* Exercise:
Scan the records for "brown" and copy each line that contains it.

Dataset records
⁂

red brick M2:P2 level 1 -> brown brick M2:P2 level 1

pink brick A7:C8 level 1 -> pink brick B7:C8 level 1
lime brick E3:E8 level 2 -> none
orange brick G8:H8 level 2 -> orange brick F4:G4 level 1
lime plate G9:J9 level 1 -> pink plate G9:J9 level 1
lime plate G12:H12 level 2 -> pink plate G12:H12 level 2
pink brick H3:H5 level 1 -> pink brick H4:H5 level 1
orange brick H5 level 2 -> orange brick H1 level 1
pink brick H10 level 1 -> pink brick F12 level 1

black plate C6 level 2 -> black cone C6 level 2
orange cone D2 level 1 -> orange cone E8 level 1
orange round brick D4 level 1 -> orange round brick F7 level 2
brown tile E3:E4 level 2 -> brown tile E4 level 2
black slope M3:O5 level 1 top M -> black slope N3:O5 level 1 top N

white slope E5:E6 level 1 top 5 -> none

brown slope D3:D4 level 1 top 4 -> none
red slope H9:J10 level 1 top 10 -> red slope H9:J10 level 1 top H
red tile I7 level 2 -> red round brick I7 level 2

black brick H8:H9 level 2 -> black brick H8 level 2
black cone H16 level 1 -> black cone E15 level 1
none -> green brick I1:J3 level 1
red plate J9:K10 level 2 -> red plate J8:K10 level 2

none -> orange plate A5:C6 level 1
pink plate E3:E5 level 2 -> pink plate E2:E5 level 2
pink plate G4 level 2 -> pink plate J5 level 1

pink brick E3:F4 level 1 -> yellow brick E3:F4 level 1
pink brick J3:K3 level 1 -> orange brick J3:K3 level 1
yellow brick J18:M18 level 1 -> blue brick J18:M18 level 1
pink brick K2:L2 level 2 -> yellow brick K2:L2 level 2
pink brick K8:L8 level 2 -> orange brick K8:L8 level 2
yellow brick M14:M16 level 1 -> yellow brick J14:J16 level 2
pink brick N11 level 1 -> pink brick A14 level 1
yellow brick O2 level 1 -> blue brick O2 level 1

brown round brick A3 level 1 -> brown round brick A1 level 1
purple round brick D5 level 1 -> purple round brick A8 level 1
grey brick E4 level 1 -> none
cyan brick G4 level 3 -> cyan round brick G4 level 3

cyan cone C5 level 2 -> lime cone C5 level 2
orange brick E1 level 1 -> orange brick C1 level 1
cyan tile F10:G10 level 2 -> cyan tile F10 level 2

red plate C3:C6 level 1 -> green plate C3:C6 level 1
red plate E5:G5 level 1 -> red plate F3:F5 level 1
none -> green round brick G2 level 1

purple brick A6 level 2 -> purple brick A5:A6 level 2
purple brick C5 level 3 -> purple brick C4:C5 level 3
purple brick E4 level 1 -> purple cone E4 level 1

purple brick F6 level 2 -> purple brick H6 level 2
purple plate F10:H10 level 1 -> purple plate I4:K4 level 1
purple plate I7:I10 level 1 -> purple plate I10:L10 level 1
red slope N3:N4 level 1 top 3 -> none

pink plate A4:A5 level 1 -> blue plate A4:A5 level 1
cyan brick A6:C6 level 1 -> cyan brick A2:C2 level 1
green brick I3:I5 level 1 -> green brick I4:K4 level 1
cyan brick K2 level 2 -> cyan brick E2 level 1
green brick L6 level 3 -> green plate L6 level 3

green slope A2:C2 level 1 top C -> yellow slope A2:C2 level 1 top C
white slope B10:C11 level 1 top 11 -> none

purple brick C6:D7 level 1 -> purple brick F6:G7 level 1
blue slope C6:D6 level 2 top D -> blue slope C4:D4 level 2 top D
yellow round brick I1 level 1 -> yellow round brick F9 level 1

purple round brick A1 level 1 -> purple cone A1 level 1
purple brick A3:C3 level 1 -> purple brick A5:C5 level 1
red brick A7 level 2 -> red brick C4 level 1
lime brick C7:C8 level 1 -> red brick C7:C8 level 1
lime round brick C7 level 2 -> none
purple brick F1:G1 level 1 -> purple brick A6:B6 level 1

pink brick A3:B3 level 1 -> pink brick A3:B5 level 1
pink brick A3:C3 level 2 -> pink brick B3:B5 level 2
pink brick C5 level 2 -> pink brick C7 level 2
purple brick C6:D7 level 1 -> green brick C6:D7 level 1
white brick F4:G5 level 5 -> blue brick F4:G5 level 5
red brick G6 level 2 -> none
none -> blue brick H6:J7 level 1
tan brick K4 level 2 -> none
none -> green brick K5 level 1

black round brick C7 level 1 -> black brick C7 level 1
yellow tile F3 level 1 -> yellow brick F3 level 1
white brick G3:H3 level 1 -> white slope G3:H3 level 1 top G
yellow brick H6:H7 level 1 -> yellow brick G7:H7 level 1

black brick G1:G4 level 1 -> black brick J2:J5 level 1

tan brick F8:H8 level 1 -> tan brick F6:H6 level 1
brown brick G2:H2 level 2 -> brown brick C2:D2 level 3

⁂

* Output for this exercise:
red brick M2:P2 level 1 -> brown brick M2:P2 level 1
brown tile E3:E4 level 2 -> brown tile E4 level 2
brown slope D3:D4 level 1 top 4 -> none
brown round brick A3 level 1 -> brown round brick A1 level 1
brown brick G2:H2 level 2 -> brown brick C2:D2 level 3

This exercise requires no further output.